_Recorded information_

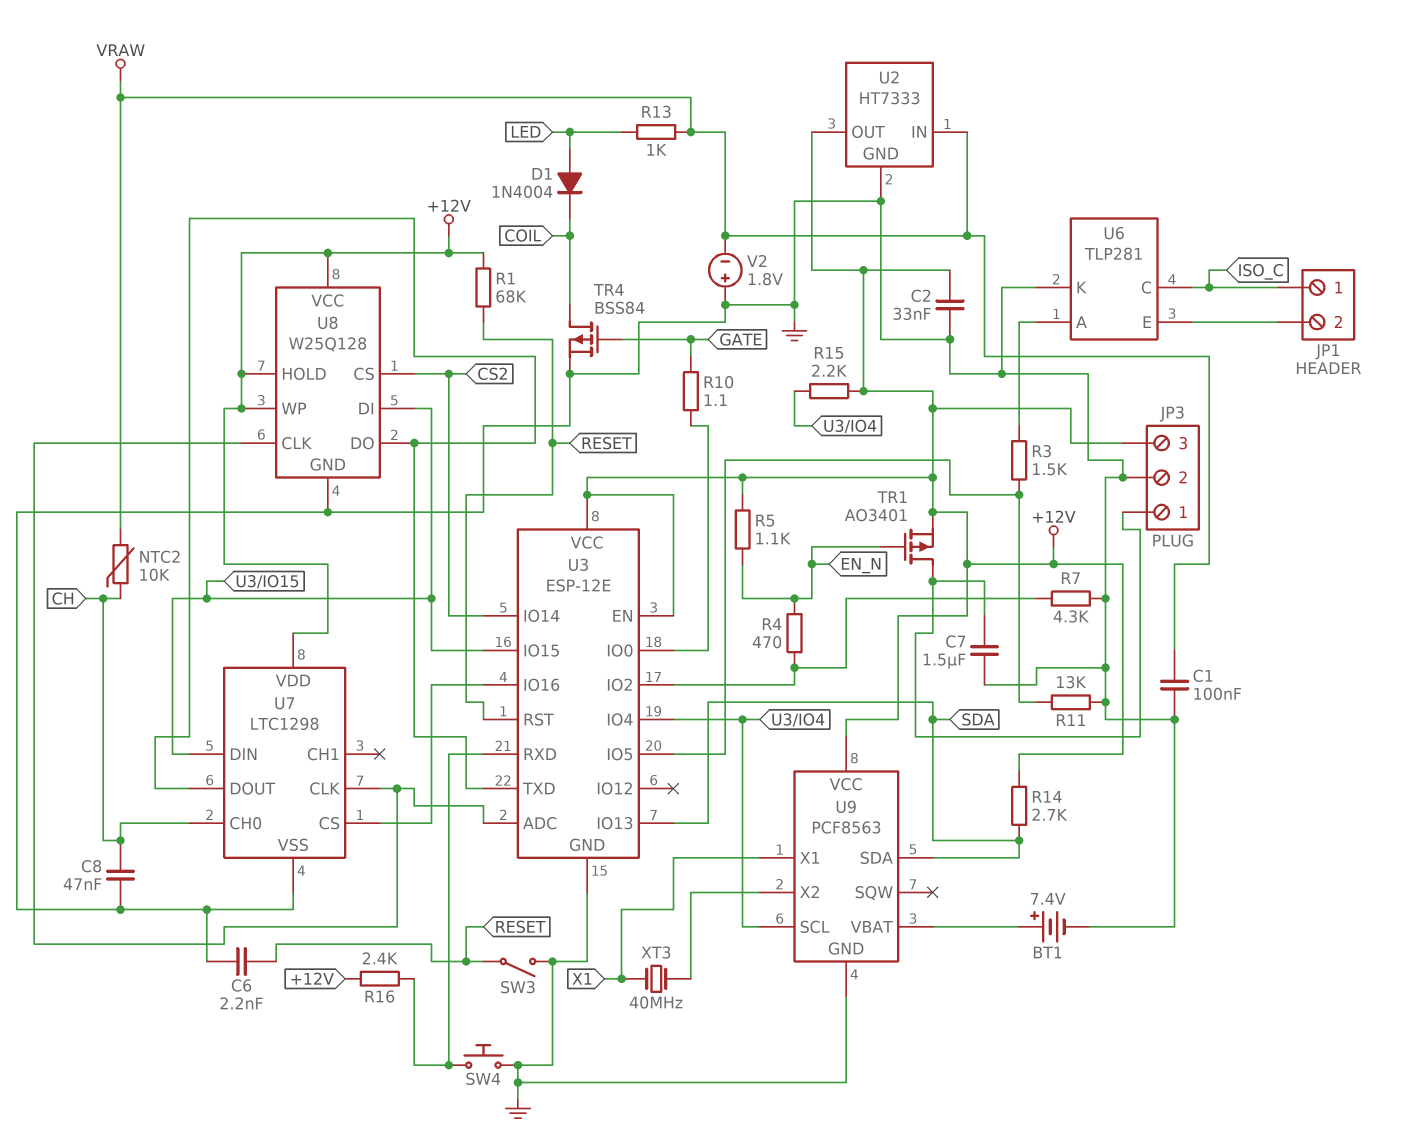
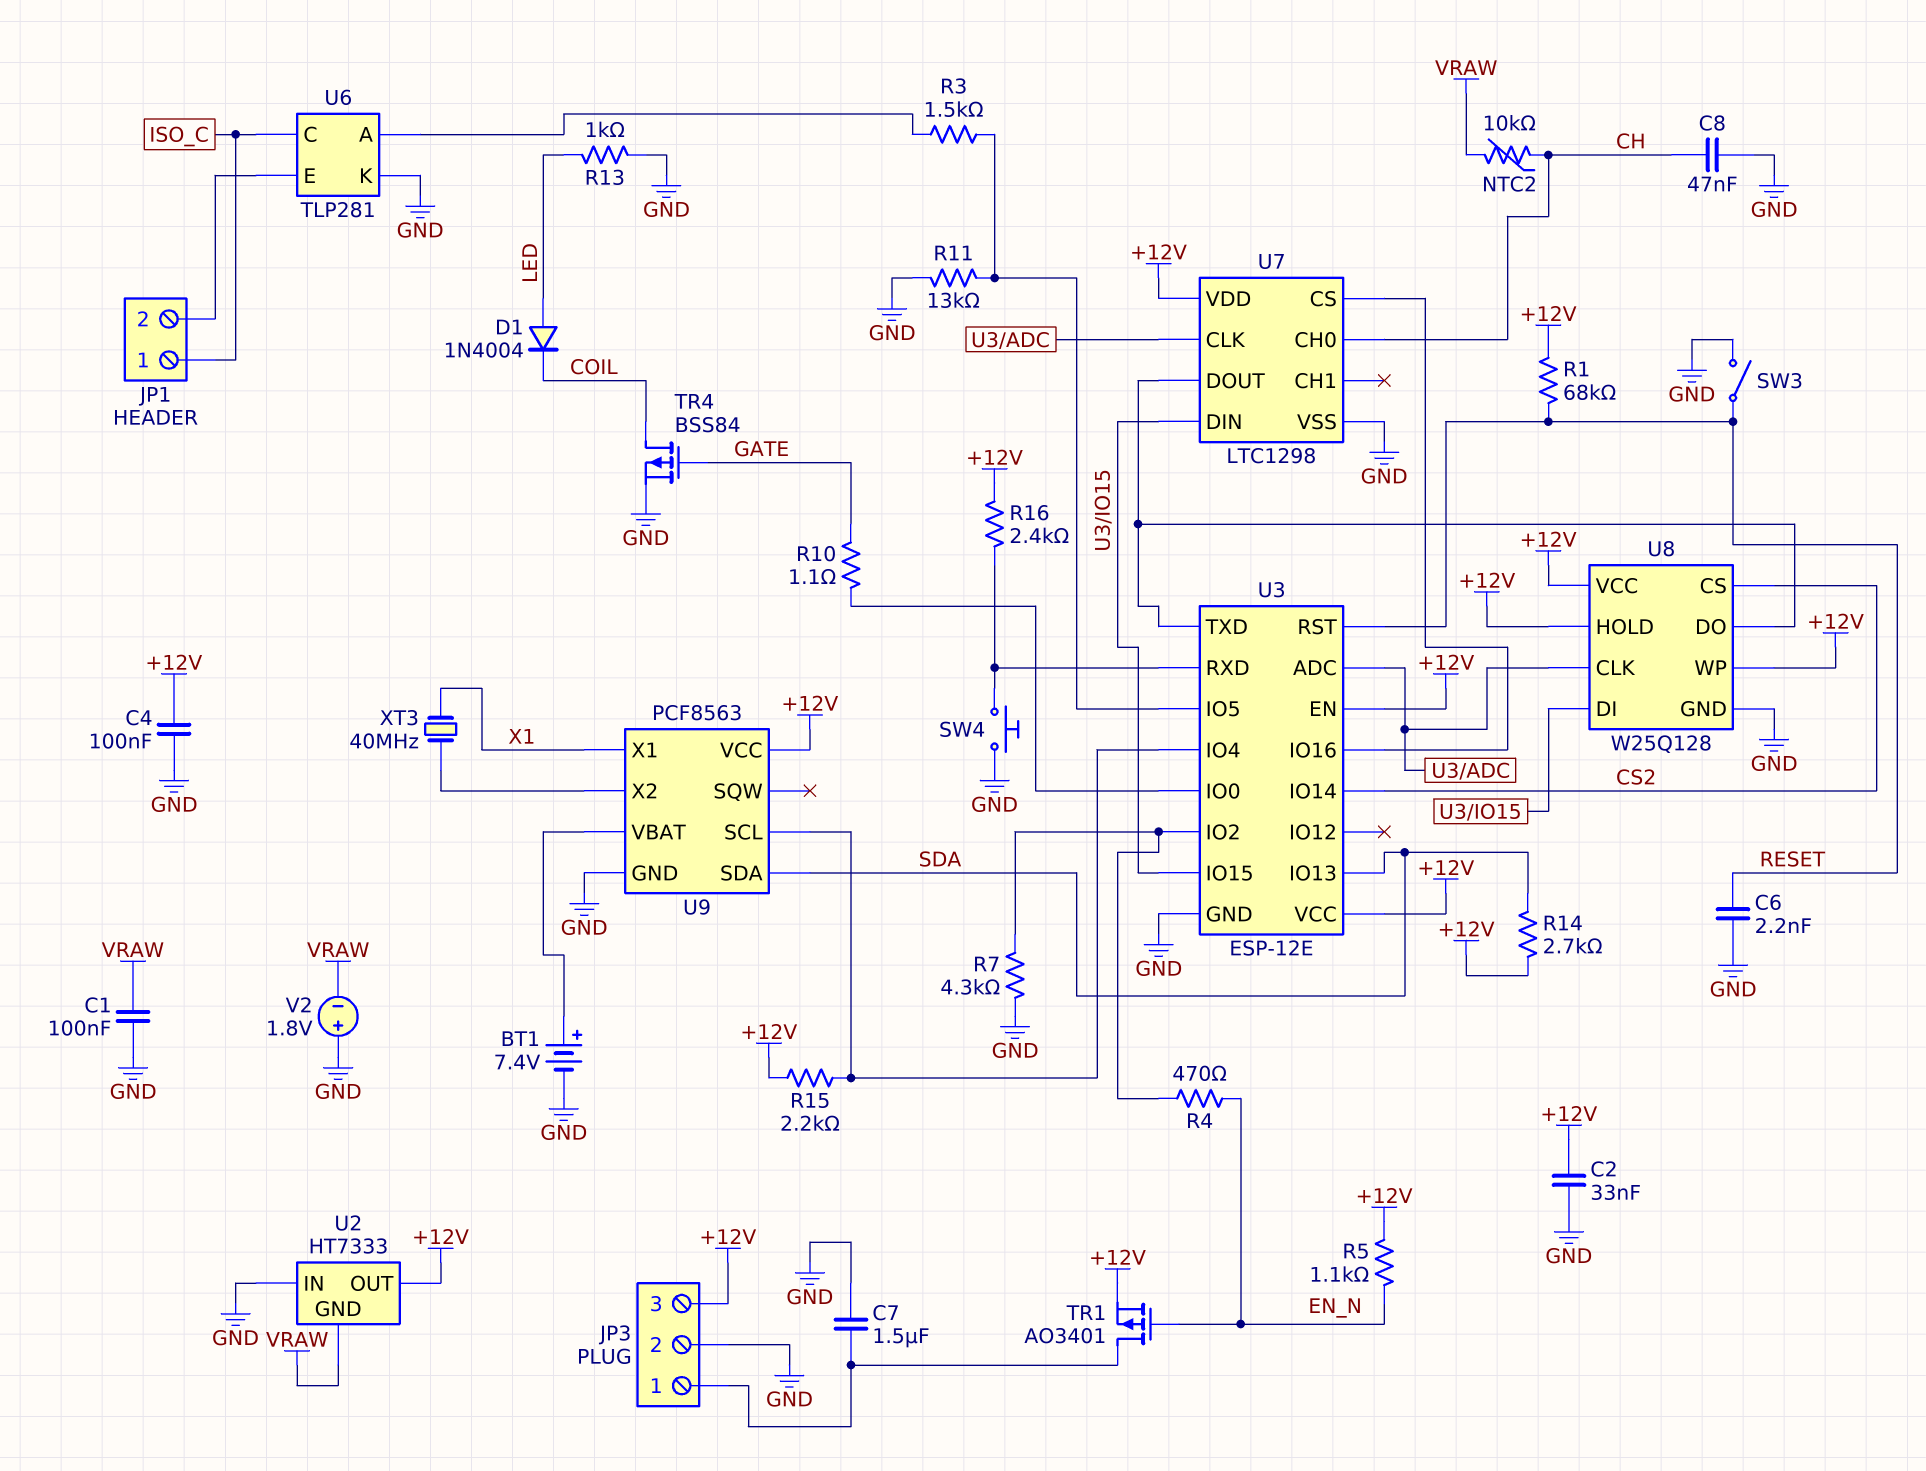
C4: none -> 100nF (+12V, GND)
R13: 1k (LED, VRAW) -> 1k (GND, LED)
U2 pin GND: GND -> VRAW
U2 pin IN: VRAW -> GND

* * *

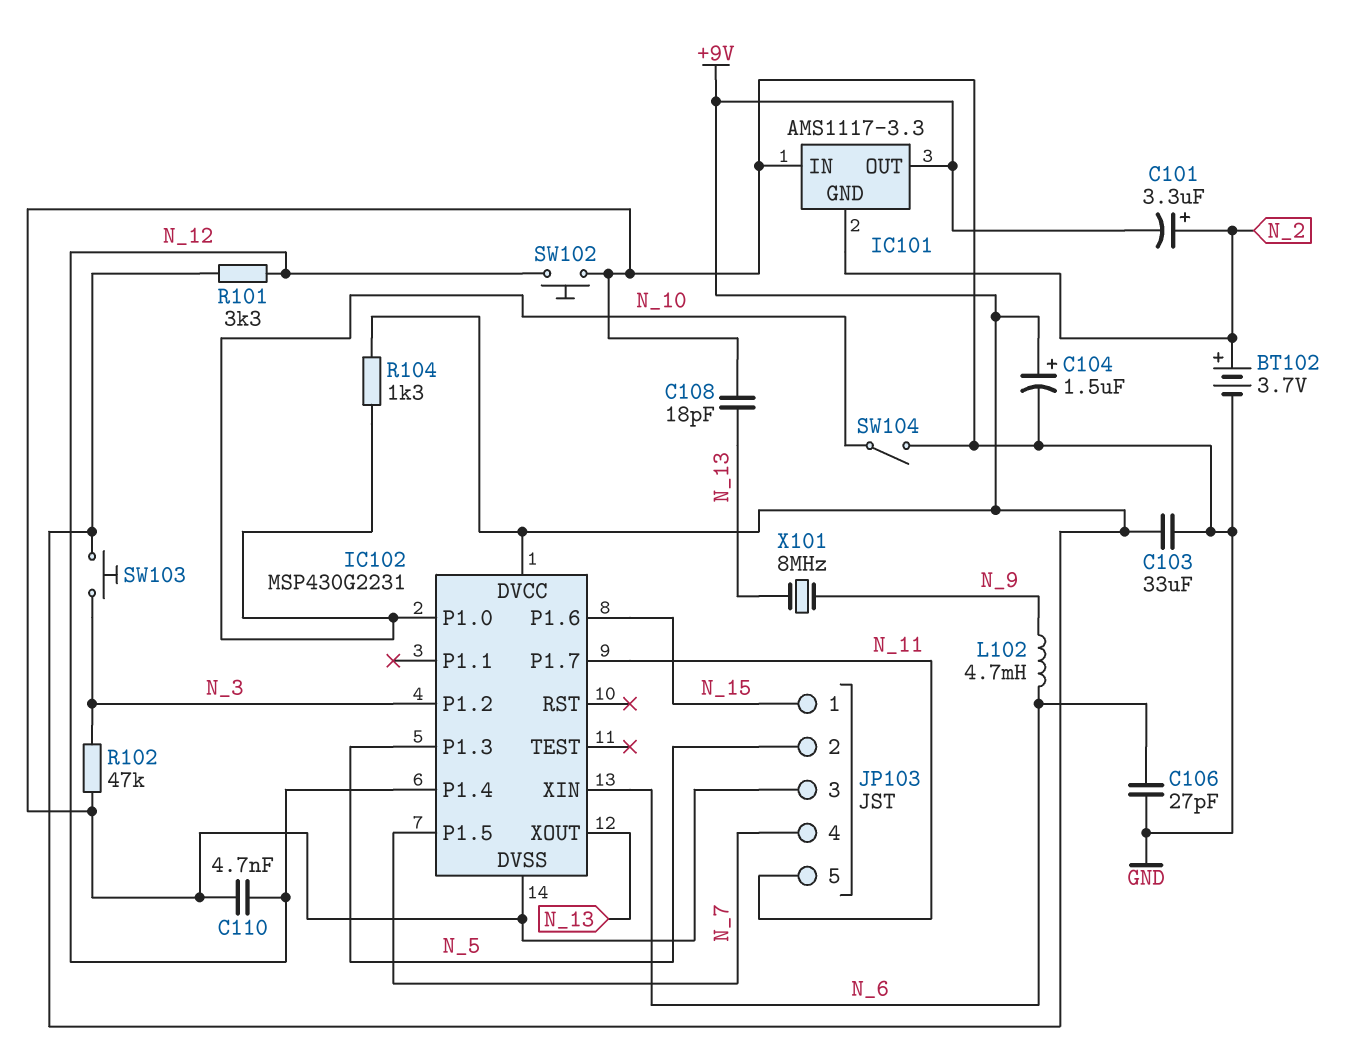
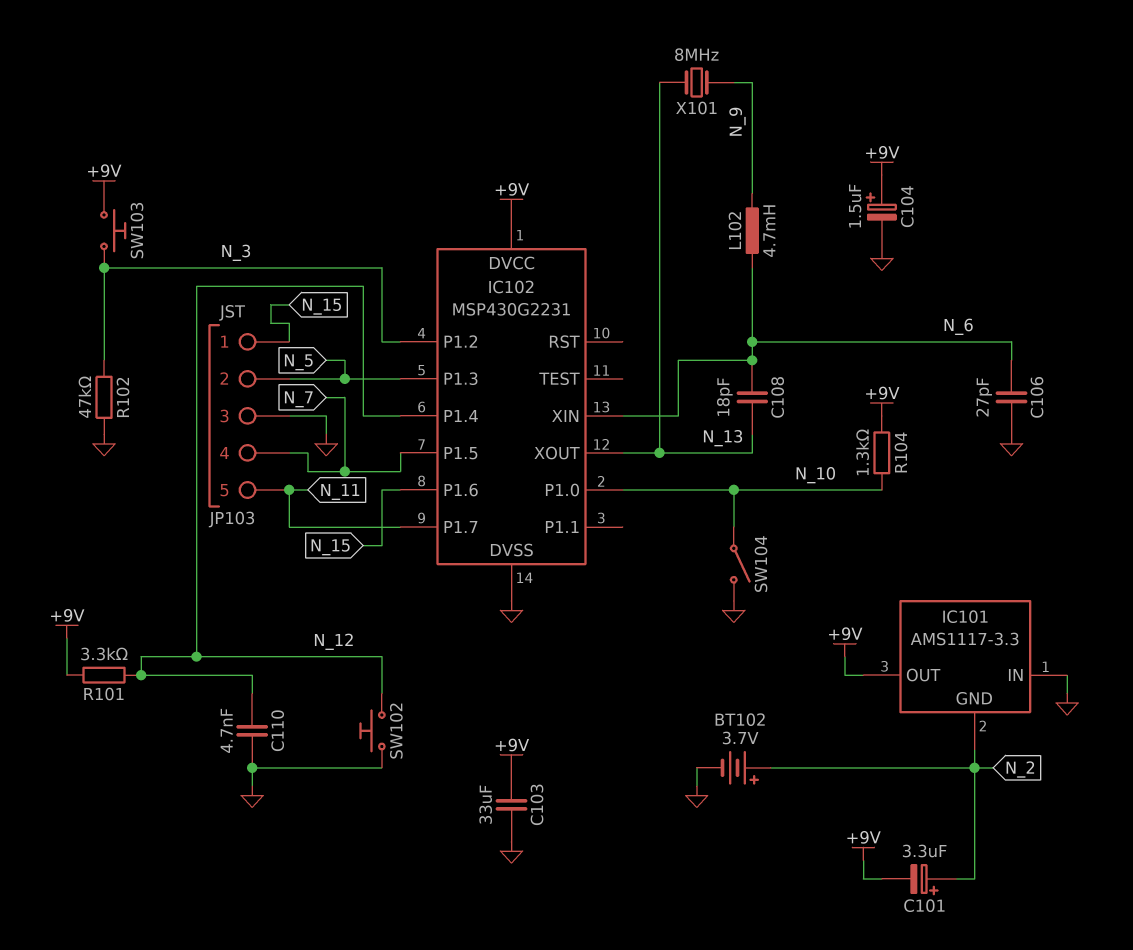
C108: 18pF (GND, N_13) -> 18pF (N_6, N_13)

_What you need to do_
Out of the entries above, write out only the lines between the line holding "C4: none -> 100nF (+12V, GND)" and the line holding "U2 pin IN: VRAW -> GND", inclusive, each exactly as given.

_Your response_
C4: none -> 100nF (+12V, GND)
R13: 1k (LED, VRAW) -> 1k (GND, LED)
U2 pin GND: GND -> VRAW
U2 pin IN: VRAW -> GND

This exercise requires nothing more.